*** DATA IN THIS EXERCISE ***
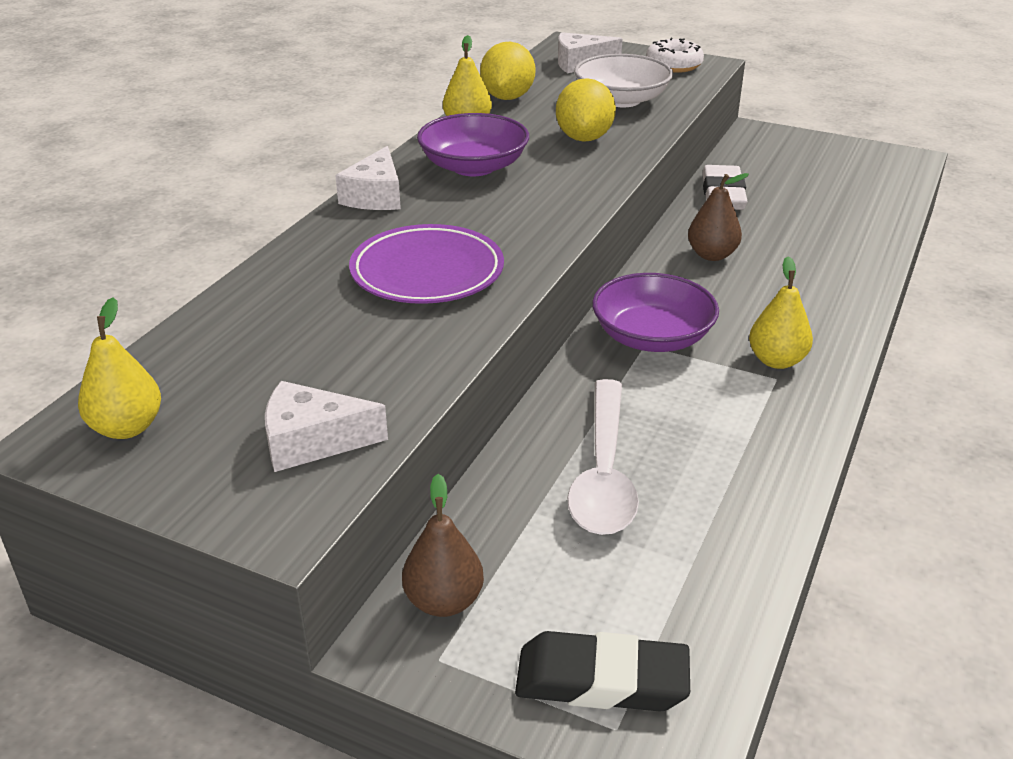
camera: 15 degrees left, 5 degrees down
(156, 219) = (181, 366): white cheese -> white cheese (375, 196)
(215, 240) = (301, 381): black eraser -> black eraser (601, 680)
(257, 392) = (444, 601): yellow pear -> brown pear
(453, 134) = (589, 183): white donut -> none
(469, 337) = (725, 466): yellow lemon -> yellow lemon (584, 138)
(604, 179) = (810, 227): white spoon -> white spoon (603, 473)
*** End of DATA IN THIS EXERCISE ***
*** DATA IN THIS EXERCISE ***
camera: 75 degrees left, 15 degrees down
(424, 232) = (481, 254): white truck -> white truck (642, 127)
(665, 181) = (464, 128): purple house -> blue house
*** End of DATA IN THIS EXERCISE ***
# WHAT THE TASK REQUIRES
Could you reproduce exactly the lines of the entries above, from the one with "(469, 337) = (725, 466): yellow" through the one with "(604, 179) = (810, 227): white", and nothing else?

# PROBLEM SOLUTION
(469, 337) = (725, 466): yellow lemon -> yellow lemon (584, 138)
(604, 179) = (810, 227): white spoon -> white spoon (603, 473)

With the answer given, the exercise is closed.